Entries provided
━━━

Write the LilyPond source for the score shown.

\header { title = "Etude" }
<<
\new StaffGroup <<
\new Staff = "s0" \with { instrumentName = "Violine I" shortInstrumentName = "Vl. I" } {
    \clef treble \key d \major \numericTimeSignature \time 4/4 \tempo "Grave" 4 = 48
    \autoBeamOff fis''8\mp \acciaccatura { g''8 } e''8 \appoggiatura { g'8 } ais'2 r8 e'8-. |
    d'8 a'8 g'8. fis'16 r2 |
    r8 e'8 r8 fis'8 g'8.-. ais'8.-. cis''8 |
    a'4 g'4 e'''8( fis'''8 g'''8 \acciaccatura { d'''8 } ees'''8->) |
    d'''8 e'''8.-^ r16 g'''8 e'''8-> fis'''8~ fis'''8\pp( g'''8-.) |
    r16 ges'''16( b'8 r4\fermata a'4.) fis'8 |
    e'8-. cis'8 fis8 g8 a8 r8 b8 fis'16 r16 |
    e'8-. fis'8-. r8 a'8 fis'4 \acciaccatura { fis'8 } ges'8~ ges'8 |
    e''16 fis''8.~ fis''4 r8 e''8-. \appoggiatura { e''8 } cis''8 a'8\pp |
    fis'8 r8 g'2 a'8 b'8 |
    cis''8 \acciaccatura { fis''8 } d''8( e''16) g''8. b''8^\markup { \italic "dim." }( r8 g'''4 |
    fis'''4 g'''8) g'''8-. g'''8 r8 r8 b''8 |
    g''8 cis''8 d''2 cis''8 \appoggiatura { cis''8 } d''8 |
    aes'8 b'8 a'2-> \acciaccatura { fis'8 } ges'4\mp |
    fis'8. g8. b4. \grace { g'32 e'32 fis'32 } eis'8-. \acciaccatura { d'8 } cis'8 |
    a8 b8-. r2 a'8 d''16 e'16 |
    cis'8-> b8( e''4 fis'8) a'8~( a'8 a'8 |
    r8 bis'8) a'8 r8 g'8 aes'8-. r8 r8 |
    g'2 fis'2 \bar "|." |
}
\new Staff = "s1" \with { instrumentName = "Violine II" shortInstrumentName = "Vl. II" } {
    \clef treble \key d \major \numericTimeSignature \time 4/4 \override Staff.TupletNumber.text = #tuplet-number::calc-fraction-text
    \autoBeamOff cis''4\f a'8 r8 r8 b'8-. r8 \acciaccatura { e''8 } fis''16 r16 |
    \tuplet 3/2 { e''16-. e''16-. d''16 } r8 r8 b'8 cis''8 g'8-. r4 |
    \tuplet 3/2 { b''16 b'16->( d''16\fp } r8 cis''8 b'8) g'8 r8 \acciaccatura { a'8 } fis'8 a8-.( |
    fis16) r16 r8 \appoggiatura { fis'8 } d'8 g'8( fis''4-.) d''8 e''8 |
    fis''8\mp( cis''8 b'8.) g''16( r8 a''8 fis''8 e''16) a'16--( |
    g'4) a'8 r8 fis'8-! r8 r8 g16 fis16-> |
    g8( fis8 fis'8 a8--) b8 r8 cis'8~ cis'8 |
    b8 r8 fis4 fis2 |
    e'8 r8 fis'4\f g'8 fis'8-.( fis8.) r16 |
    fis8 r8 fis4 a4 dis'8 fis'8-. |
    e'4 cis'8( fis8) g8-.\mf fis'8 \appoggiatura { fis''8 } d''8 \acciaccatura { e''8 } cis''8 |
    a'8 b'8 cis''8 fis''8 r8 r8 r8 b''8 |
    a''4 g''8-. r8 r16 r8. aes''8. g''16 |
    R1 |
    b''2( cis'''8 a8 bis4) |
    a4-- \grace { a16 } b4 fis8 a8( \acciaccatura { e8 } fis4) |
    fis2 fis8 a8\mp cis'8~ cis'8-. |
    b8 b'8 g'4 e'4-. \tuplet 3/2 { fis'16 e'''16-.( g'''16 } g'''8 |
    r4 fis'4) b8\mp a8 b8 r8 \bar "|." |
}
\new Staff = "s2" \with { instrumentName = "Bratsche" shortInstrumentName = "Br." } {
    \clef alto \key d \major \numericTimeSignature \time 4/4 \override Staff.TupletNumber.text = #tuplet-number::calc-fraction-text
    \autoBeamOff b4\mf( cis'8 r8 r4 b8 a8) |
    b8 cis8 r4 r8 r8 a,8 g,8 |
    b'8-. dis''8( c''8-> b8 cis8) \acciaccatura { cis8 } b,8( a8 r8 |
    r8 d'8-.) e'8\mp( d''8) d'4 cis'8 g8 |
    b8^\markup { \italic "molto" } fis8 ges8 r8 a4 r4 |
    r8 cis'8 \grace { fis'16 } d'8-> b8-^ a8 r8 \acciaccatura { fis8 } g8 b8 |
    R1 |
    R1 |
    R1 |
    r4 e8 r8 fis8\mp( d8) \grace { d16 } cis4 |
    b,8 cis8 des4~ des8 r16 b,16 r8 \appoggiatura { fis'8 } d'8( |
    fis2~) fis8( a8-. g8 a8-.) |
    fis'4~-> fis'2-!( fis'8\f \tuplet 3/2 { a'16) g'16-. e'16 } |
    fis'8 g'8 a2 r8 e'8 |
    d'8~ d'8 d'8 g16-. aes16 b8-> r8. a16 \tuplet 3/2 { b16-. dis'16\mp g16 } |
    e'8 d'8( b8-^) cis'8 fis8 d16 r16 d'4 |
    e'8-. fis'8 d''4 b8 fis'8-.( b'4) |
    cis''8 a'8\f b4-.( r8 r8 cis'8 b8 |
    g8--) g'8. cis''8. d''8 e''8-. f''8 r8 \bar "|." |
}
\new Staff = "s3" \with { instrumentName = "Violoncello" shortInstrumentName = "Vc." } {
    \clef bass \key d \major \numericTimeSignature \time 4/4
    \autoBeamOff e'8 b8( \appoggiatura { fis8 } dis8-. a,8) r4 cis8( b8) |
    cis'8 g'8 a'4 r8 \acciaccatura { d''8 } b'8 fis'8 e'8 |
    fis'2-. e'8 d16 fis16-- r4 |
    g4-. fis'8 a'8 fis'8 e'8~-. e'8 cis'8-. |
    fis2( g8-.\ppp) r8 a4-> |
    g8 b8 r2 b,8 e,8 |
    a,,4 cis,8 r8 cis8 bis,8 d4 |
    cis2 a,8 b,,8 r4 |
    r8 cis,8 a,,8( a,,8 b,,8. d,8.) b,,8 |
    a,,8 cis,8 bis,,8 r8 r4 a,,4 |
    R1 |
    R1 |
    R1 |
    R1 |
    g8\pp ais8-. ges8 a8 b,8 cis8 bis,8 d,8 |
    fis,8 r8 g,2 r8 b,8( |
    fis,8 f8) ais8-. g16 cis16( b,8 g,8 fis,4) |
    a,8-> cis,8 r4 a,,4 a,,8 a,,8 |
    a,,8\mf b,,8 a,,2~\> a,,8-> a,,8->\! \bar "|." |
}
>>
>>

━━━

Instruction
Pick out every line above that contains the string "fraction", copying each one in full.

Task output
    \clef treble \key d \major \numericTimeSignature \time 4/4 \override Staff.TupletNumber.text = #tuplet-number::calc-fraction-text
    \clef alto \key d \major \numericTimeSignature \time 4/4 \override Staff.TupletNumber.text = #tuplet-number::calc-fraction-text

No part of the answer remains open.